(Stored entries)
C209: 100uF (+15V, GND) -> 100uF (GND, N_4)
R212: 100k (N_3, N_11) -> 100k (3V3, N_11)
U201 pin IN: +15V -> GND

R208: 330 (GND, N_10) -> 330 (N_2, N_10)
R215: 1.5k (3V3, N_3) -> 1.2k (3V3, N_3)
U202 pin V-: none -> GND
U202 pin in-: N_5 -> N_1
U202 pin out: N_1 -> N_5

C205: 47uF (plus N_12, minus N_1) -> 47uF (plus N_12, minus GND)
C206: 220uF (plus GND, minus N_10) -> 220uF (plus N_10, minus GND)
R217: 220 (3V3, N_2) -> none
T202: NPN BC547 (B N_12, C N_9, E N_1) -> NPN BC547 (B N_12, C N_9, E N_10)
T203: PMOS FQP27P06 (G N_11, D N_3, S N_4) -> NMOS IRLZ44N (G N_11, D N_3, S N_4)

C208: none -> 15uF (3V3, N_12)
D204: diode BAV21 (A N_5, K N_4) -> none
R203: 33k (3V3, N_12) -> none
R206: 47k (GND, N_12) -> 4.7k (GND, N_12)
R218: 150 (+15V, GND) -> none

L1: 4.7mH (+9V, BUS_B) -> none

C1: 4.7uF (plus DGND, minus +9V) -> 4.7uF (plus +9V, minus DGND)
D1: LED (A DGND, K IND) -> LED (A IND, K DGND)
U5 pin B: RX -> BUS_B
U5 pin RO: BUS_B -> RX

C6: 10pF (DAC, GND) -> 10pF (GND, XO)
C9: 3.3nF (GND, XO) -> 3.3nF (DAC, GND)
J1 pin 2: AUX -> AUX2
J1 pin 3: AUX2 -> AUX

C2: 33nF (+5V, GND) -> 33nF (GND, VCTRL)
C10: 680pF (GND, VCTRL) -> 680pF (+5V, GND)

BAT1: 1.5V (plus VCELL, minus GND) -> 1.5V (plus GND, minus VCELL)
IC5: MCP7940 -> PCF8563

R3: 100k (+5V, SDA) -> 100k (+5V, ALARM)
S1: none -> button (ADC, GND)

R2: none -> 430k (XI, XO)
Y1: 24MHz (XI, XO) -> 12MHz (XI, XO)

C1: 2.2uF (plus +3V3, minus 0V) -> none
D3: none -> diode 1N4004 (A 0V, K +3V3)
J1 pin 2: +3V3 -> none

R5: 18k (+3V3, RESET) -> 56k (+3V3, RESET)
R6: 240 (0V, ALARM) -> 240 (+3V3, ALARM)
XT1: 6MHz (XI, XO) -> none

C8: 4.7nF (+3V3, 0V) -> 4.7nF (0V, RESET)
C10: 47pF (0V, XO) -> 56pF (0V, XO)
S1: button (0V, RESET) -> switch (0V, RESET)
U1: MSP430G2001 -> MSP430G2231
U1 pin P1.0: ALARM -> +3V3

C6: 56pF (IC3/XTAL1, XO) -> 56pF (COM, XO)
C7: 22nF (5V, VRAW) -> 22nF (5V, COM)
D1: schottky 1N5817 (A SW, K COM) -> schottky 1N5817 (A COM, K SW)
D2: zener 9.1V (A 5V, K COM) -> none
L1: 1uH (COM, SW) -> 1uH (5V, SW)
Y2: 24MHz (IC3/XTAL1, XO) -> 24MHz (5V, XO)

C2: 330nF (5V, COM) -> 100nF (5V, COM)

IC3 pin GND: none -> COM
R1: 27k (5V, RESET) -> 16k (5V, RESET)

### What the task asks
Once you have read the records above, please copy them out exactly.

### Result of this task
C209: 100uF (+15V, GND) -> 100uF (GND, N_4)
R212: 100k (N_3, N_11) -> 100k (3V3, N_11)
U201 pin IN: +15V -> GND

R208: 330 (GND, N_10) -> 330 (N_2, N_10)
R215: 1.5k (3V3, N_3) -> 1.2k (3V3, N_3)
U202 pin V-: none -> GND
U202 pin in-: N_5 -> N_1
U202 pin out: N_1 -> N_5

C205: 47uF (plus N_12, minus N_1) -> 47uF (plus N_12, minus GND)
C206: 220uF (plus GND, minus N_10) -> 220uF (plus N_10, minus GND)
R217: 220 (3V3, N_2) -> none
T202: NPN BC547 (B N_12, C N_9, E N_1) -> NPN BC547 (B N_12, C N_9, E N_10)
T203: PMOS FQP27P06 (G N_11, D N_3, S N_4) -> NMOS IRLZ44N (G N_11, D N_3, S N_4)

C208: none -> 15uF (3V3, N_12)
D204: diode BAV21 (A N_5, K N_4) -> none
R203: 33k (3V3, N_12) -> none
R206: 47k (GND, N_12) -> 4.7k (GND, N_12)
R218: 150 (+15V, GND) -> none

L1: 4.7mH (+9V, BUS_B) -> none

C1: 4.7uF (plus DGND, minus +9V) -> 4.7uF (plus +9V, minus DGND)
D1: LED (A DGND, K IND) -> LED (A IND, K DGND)
U5 pin B: RX -> BUS_B
U5 pin RO: BUS_B -> RX

C6: 10pF (DAC, GND) -> 10pF (GND, XO)
C9: 3.3nF (GND, XO) -> 3.3nF (DAC, GND)
J1 pin 2: AUX -> AUX2
J1 pin 3: AUX2 -> AUX

C2: 33nF (+5V, GND) -> 33nF (GND, VCTRL)
C10: 680pF (GND, VCTRL) -> 680pF (+5V, GND)

BAT1: 1.5V (plus VCELL, minus GND) -> 1.5V (plus GND, minus VCELL)
IC5: MCP7940 -> PCF8563

R3: 100k (+5V, SDA) -> 100k (+5V, ALARM)
S1: none -> button (ADC, GND)

R2: none -> 430k (XI, XO)
Y1: 24MHz (XI, XO) -> 12MHz (XI, XO)

C1: 2.2uF (plus +3V3, minus 0V) -> none
D3: none -> diode 1N4004 (A 0V, K +3V3)
J1 pin 2: +3V3 -> none

R5: 18k (+3V3, RESET) -> 56k (+3V3, RESET)
R6: 240 (0V, ALARM) -> 240 (+3V3, ALARM)
XT1: 6MHz (XI, XO) -> none

C8: 4.7nF (+3V3, 0V) -> 4.7nF (0V, RESET)
C10: 47pF (0V, XO) -> 56pF (0V, XO)
S1: button (0V, RESET) -> switch (0V, RESET)
U1: MSP430G2001 -> MSP430G2231
U1 pin P1.0: ALARM -> +3V3

C6: 56pF (IC3/XTAL1, XO) -> 56pF (COM, XO)
C7: 22nF (5V, VRAW) -> 22nF (5V, COM)
D1: schottky 1N5817 (A SW, K COM) -> schottky 1N5817 (A COM, K SW)
D2: zener 9.1V (A 5V, K COM) -> none
L1: 1uH (COM, SW) -> 1uH (5V, SW)
Y2: 24MHz (IC3/XTAL1, XO) -> 24MHz (5V, XO)

C2: 330nF (5V, COM) -> 100nF (5V, COM)

IC3 pin GND: none -> COM
R1: 27k (5V, RESET) -> 16k (5V, RESET)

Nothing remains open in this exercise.